SET PROBLEM:
Arrange the lines starting at the beginning and ending at the line that contains "Felix [478, 718]" as a two-column CSV with the headers request and answer, one row for each text and its answer. Put each value in a single quoted field, with line breaks replaced by spaces.

RECORDS SHOWN:
#####

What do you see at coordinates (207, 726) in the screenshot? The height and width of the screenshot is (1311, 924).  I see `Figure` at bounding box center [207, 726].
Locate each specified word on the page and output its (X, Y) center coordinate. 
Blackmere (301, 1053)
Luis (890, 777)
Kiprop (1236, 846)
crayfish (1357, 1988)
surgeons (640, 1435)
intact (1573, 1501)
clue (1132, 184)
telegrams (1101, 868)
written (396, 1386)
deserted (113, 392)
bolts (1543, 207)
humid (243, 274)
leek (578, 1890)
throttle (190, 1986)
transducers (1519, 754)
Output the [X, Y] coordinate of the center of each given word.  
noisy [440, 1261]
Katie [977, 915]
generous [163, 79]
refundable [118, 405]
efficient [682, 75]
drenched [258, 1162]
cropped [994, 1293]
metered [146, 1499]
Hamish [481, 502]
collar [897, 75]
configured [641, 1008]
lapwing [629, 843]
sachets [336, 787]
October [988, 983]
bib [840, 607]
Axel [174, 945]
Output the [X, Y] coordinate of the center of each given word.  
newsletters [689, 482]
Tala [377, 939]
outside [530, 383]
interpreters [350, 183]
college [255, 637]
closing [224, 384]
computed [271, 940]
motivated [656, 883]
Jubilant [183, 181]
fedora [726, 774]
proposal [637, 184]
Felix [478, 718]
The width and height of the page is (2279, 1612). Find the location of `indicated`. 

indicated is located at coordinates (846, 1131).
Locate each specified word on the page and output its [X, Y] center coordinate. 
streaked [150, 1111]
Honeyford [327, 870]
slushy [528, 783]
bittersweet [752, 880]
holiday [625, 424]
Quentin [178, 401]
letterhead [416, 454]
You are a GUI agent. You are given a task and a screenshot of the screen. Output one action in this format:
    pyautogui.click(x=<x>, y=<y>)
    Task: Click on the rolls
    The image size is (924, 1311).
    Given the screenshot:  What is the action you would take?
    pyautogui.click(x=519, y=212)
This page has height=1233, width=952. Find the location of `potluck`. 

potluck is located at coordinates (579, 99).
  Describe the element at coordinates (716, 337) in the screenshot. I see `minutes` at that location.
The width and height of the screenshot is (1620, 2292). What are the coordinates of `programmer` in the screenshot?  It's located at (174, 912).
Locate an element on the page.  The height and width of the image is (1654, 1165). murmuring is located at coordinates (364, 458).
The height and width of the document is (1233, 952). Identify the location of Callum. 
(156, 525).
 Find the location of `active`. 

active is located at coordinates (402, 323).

#####

OUTPUT FOR THIS TASK:
request,answer
"What do you see at coordinates (207, 726) in the screenshot? The height and width of the screenshot is (1311, 924).","I see `Figure` at bounding box center [207, 726]."
"Locate each specified word on the page and output its (X, Y) center coordinate. Blackmere","(301, 1053)"
"Luis","(890, 777)"
"Kiprop","(1236, 846)"
"crayfish","(1357, 1988)"
"surgeons","(640, 1435)"
"intact","(1573, 1501)"
"clue","(1132, 184)"
"telegrams","(1101, 868)"
"written","(396, 1386)"
"deserted","(113, 392)"
"bolts","(1543, 207)"
"humid","(243, 274)"
"leek","(578, 1890)"
"throttle","(190, 1986)"
"transducers","(1519, 754)"
"Output the [X, Y] coordinate of the center of each given word. noisy","[440, 1261]"
"Katie","[977, 915]"
"generous","[163, 79]"
"refundable","[118, 405]"
"efficient","[682, 75]"
"drenched","[258, 1162]"
"cropped","[994, 1293]"
"metered","[146, 1499]"
"Hamish","[481, 502]"
"collar","[897, 75]"
"configured","[641, 1008]"
"lapwing","[629, 843]"
"sachets","[336, 787]"
"October","[988, 983]"
"bib","[840, 607]"
"Axel","[174, 945]"
"Output the [X, Y] coordinate of the center of each given word. newsletters","[689, 482]"
"Tala","[377, 939]"
"outside","[530, 383]"
"interpreters","[350, 183]"
"college","[255, 637]"
"closing","[224, 384]"
"computed","[271, 940]"
"motivated","[656, 883]"
"Jubilant","[183, 181]"
"fedora","[726, 774]"
"proposal","[637, 184]"
"Felix","[478, 718]"